Aim of the exercise:
Below is a listing to write out in full, exactly as given, without its pictures.

Provided information:

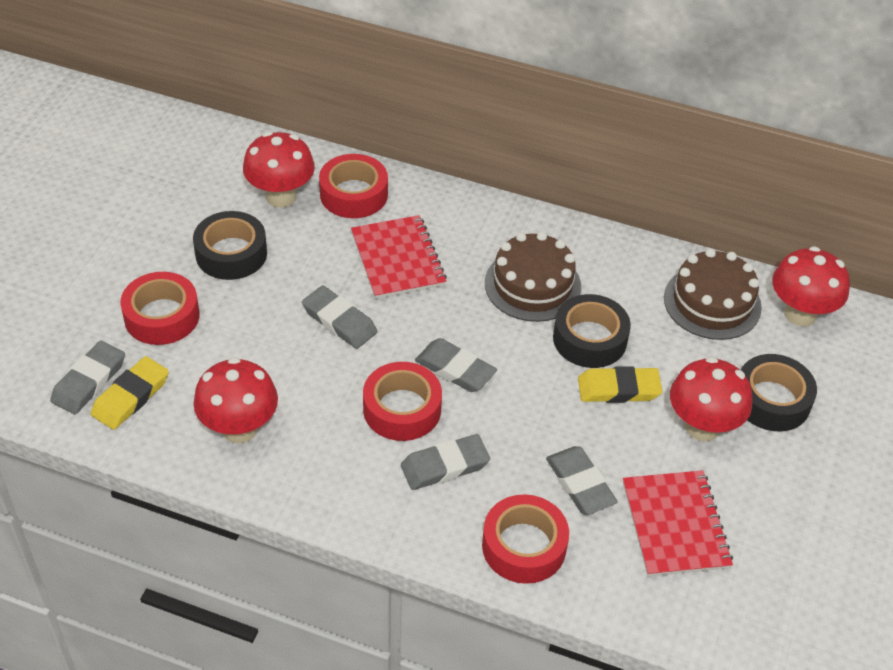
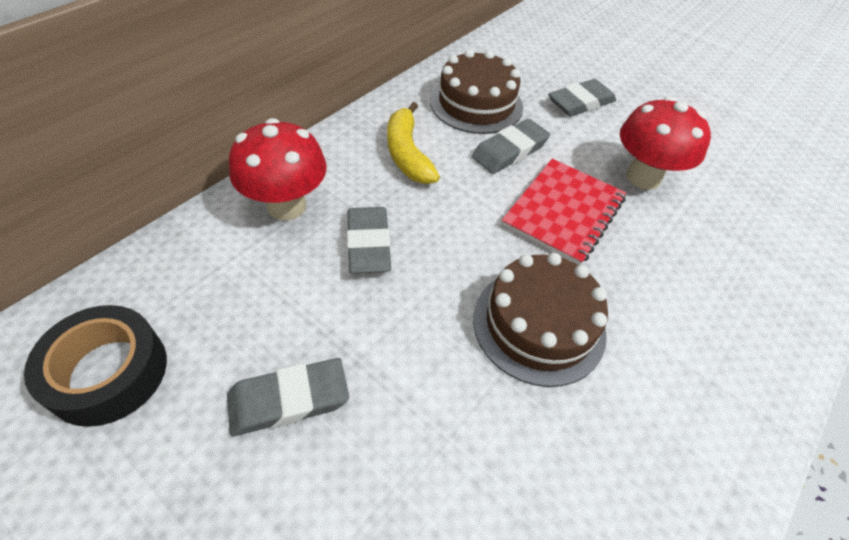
black tape: [193,211,267,280] [553,294,631,368] [741,354,817,432] = 3 -> [24,305,167,427] = 1
grey eraser: [50,341,125,414] [302,285,378,349] [401,434,490,490] [415,338,497,392] [546,446,618,515] = 5 -> [227,358,349,436] [347,207,391,273] [472,119,550,174] [548,79,616,116] = 4
red mushroom: [193,357,278,443] [243,132,315,208] [670,357,752,441] [772,246,850,327] = 4 -> [229,118,327,221] [620,97,711,190] = 2
red notebook: [351,215,447,299] [623,470,733,577] = 2 -> [501,159,626,265] = 1
red tape: [120,272,200,345] [319,154,388,218] [363,362,442,441] [482,494,569,584] = 4 -> none = 0
yellow banana: none = 0 -> [387,102,440,184] = 1
yellow eraser: [91,356,169,430] [578,366,662,403] = 2 -> none = 0

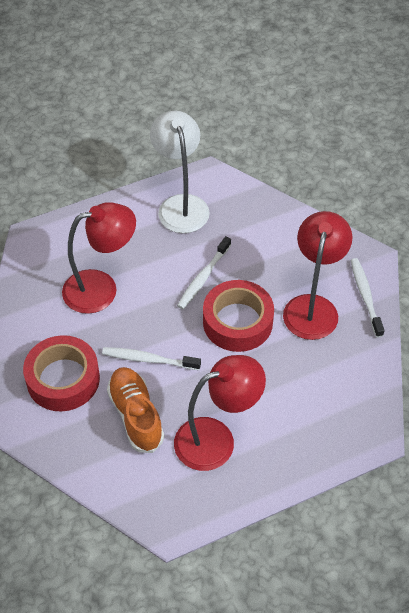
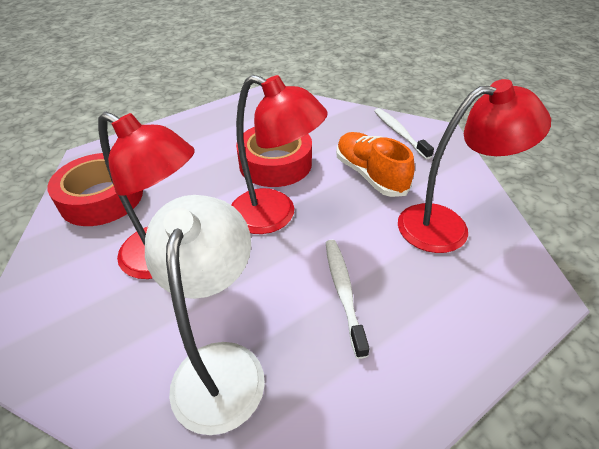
white toothbrush: [102,347,201,370] [177,236,231,309] [351,258,385,338] = 3 -> [326,240,370,359] [374,108,434,159] = 2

Response area:
black tape: [193,211,267,280] [553,294,631,368] [741,354,817,432] = 3 -> [24,305,167,427] = 1
grey eraser: [50,341,125,414] [302,285,378,349] [401,434,490,490] [415,338,497,392] [546,446,618,515] = 5 -> [227,358,349,436] [347,207,391,273] [472,119,550,174] [548,79,616,116] = 4
red mushroom: [193,357,278,443] [243,132,315,208] [670,357,752,441] [772,246,850,327] = 4 -> [229,118,327,221] [620,97,711,190] = 2
red notebook: [351,215,447,299] [623,470,733,577] = 2 -> [501,159,626,265] = 1
red tape: [120,272,200,345] [319,154,388,218] [363,362,442,441] [482,494,569,584] = 4 -> none = 0
yellow banana: none = 0 -> [387,102,440,184] = 1
yellow eraser: [91,356,169,430] [578,366,662,403] = 2 -> none = 0

white toothbrush: [102,347,201,370] [177,236,231,309] [351,258,385,338] = 3 -> [326,240,370,359] [374,108,434,159] = 2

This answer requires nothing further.